[Colored geometric primitive data]
--- START ---

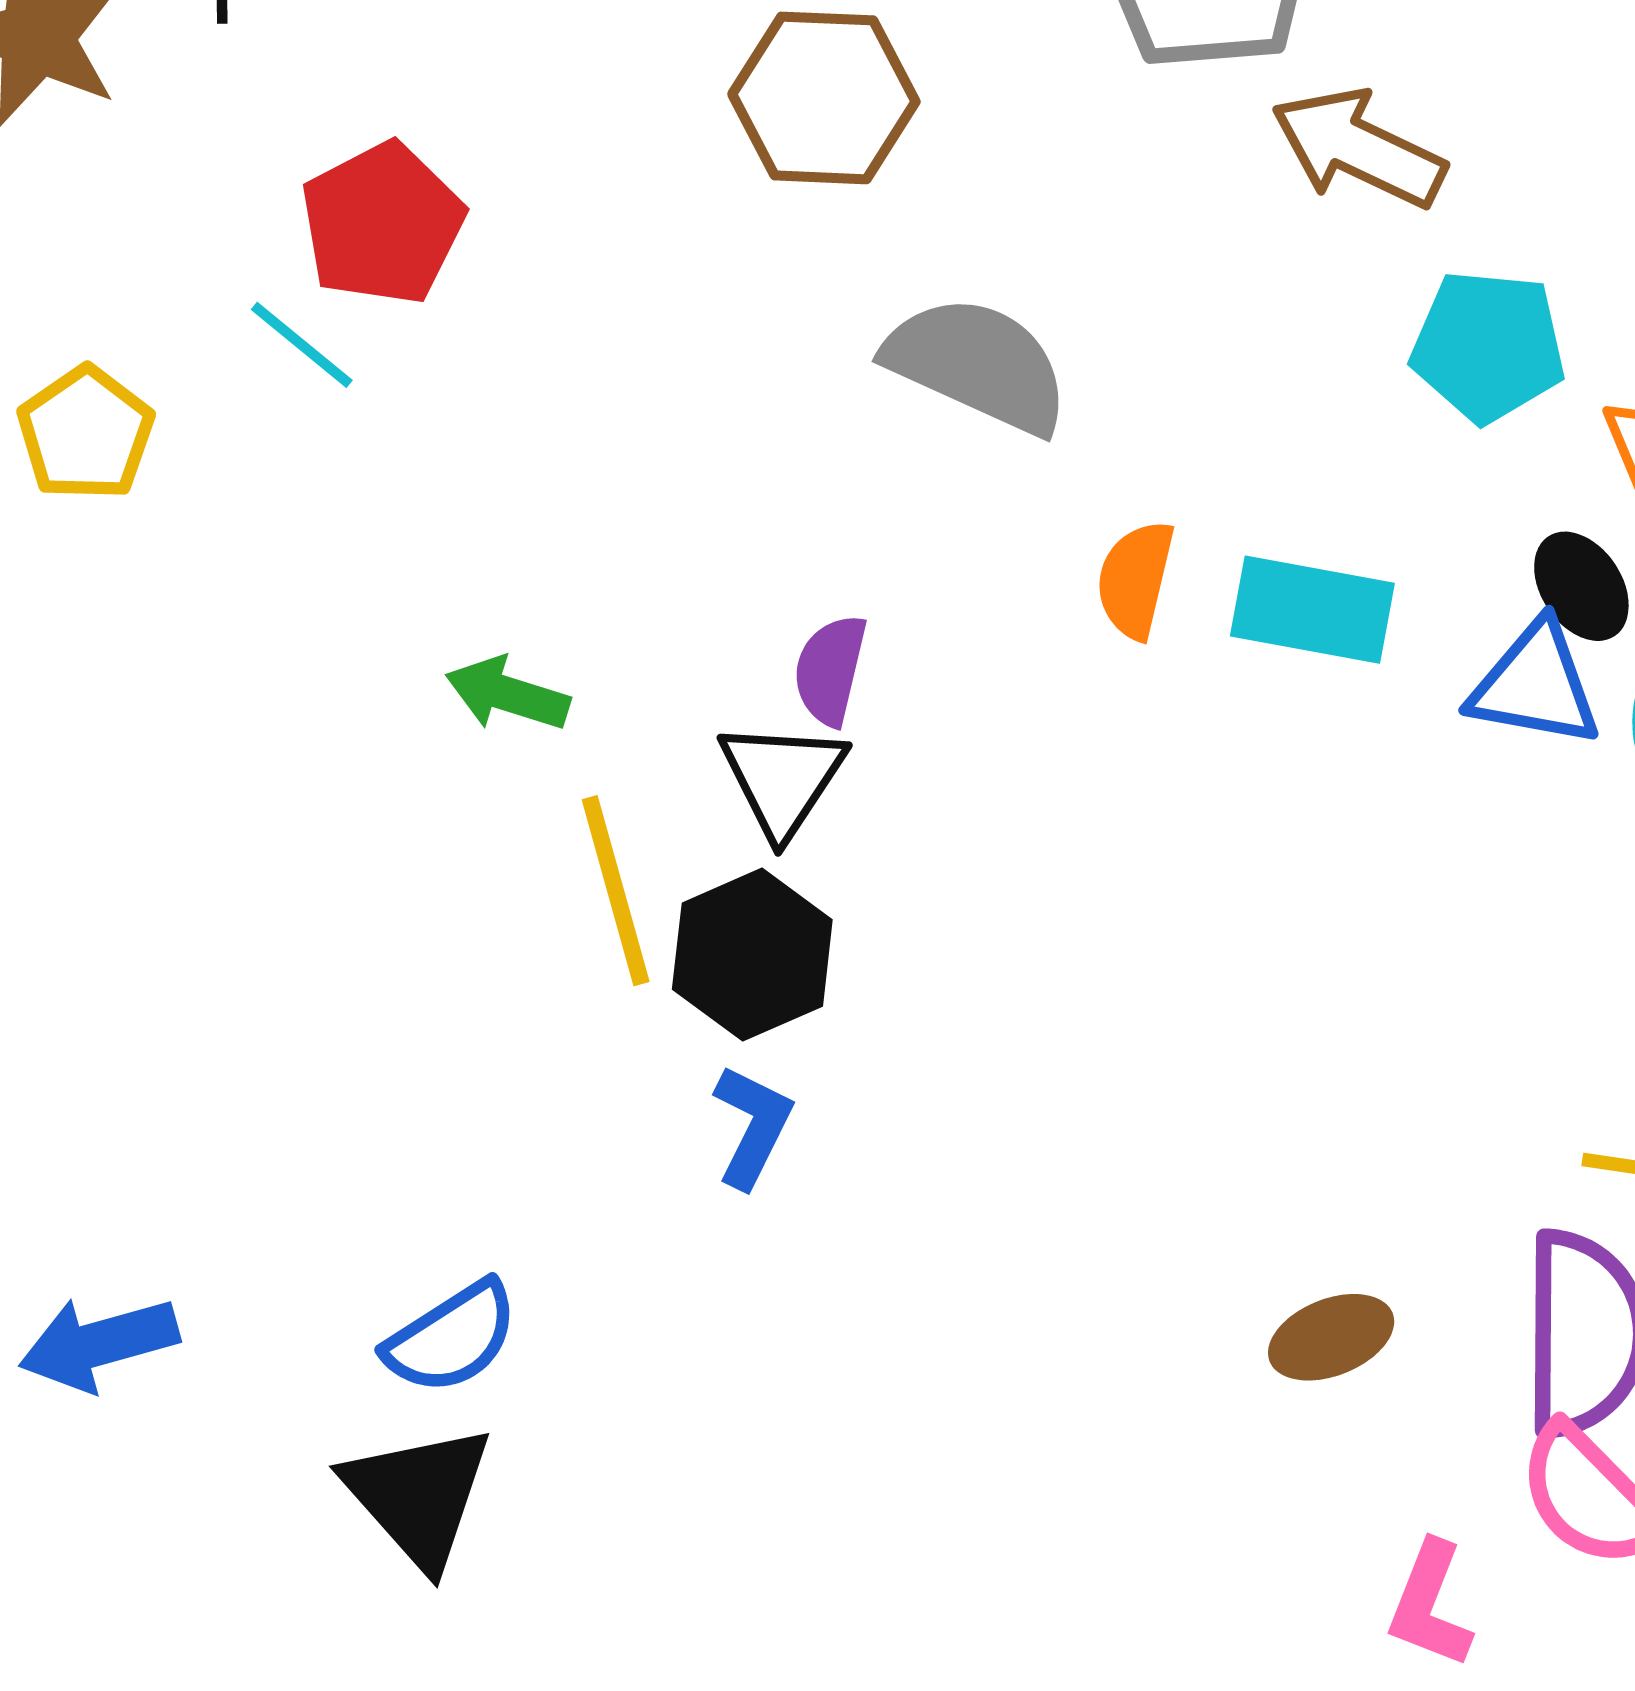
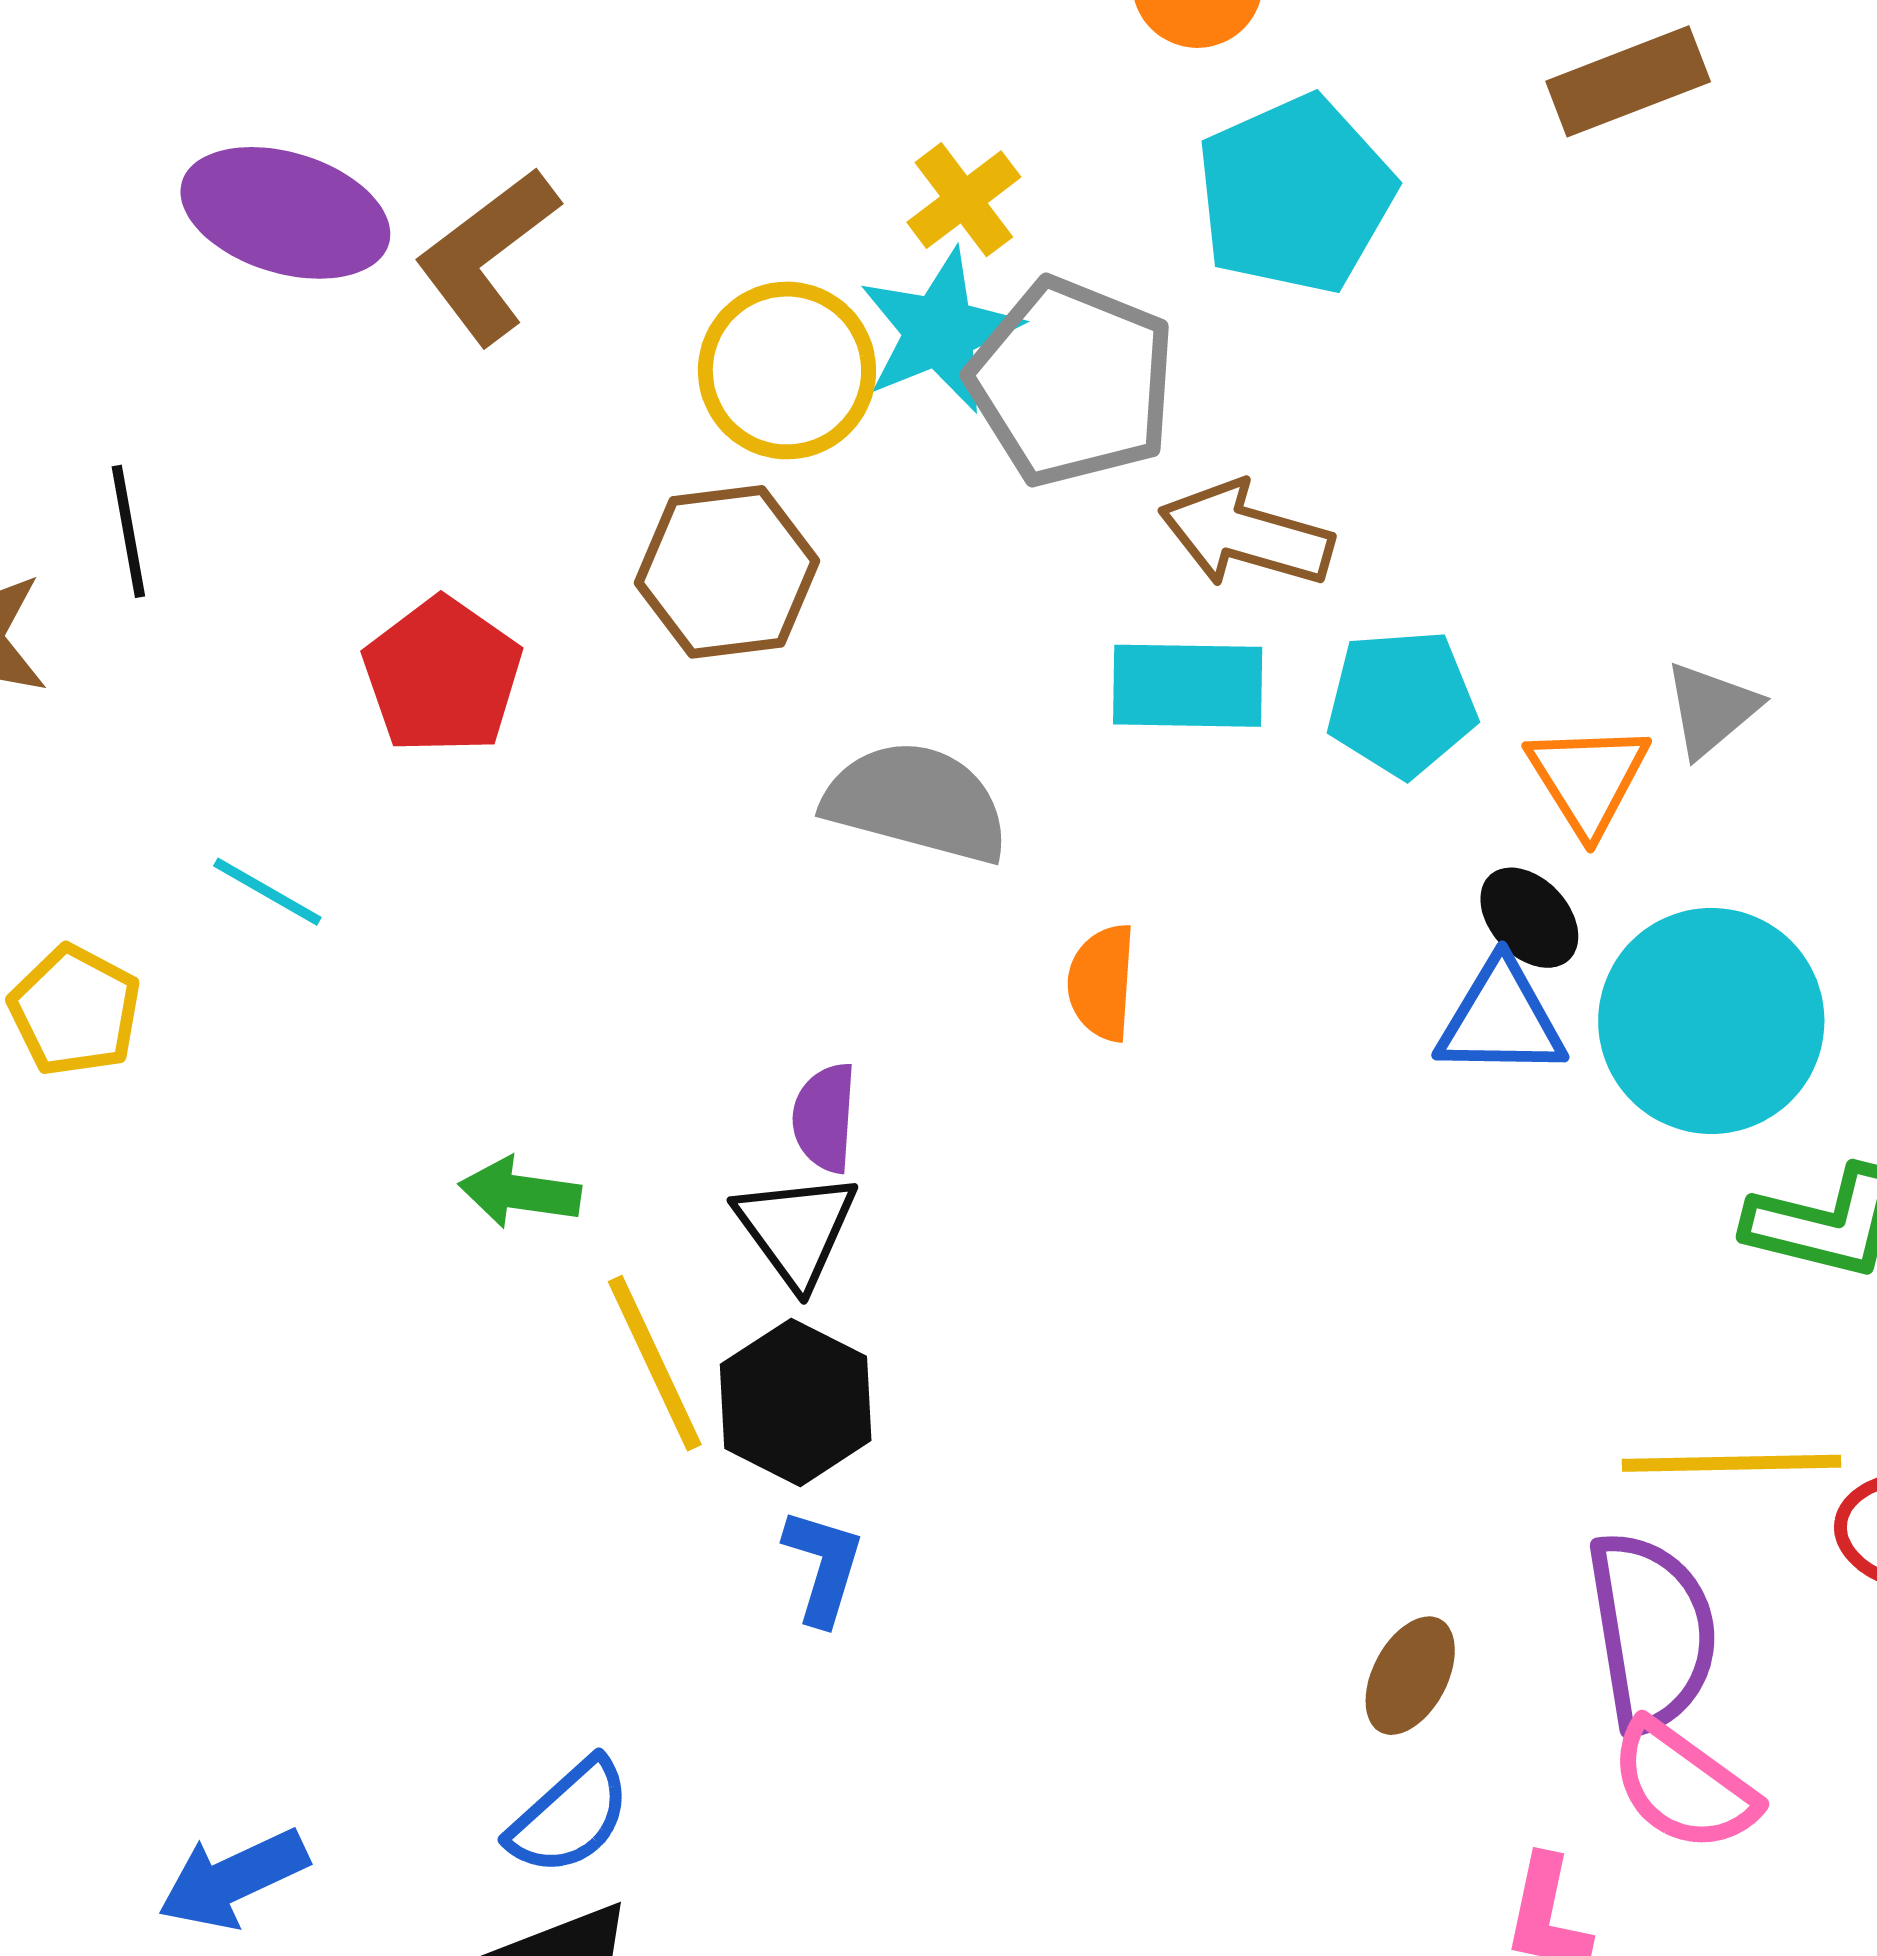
red pentagon: (382, 224) -> (442, 676), moved
cyan rectangle: (1312, 610) -> (1188, 686), moved
brown ellipse: (1331, 1337) -> (1410, 1676), turned -31

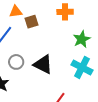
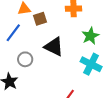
black triangle: (43, 64) -> (54, 47), moved

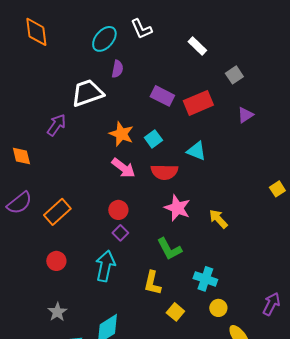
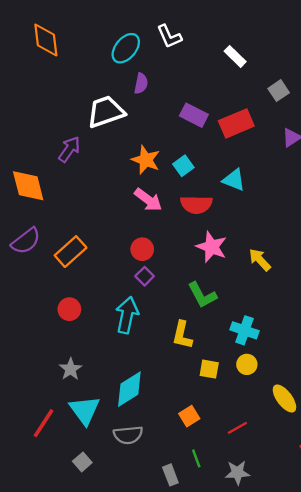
orange diamond: (21, 156) -> (28, 186), size x1.5
yellow circle: (218, 308) -> (247, 364), moved
yellow square: (175, 312) -> (209, 369), turned -30

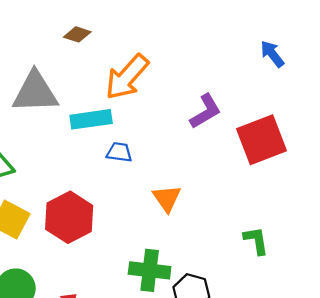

--- END ---

Retype the records verbatim, excluding each image they hold.

red pentagon: (382, 224) -> (442, 676), moved
cyan rectangle: (1312, 610) -> (1188, 686), moved
brown ellipse: (1331, 1337) -> (1410, 1676), turned -31

black triangle: (43, 64) -> (54, 47), moved

orange diamond: (21, 156) -> (28, 186), size x1.5
yellow circle: (218, 308) -> (247, 364), moved
yellow square: (175, 312) -> (209, 369), turned -30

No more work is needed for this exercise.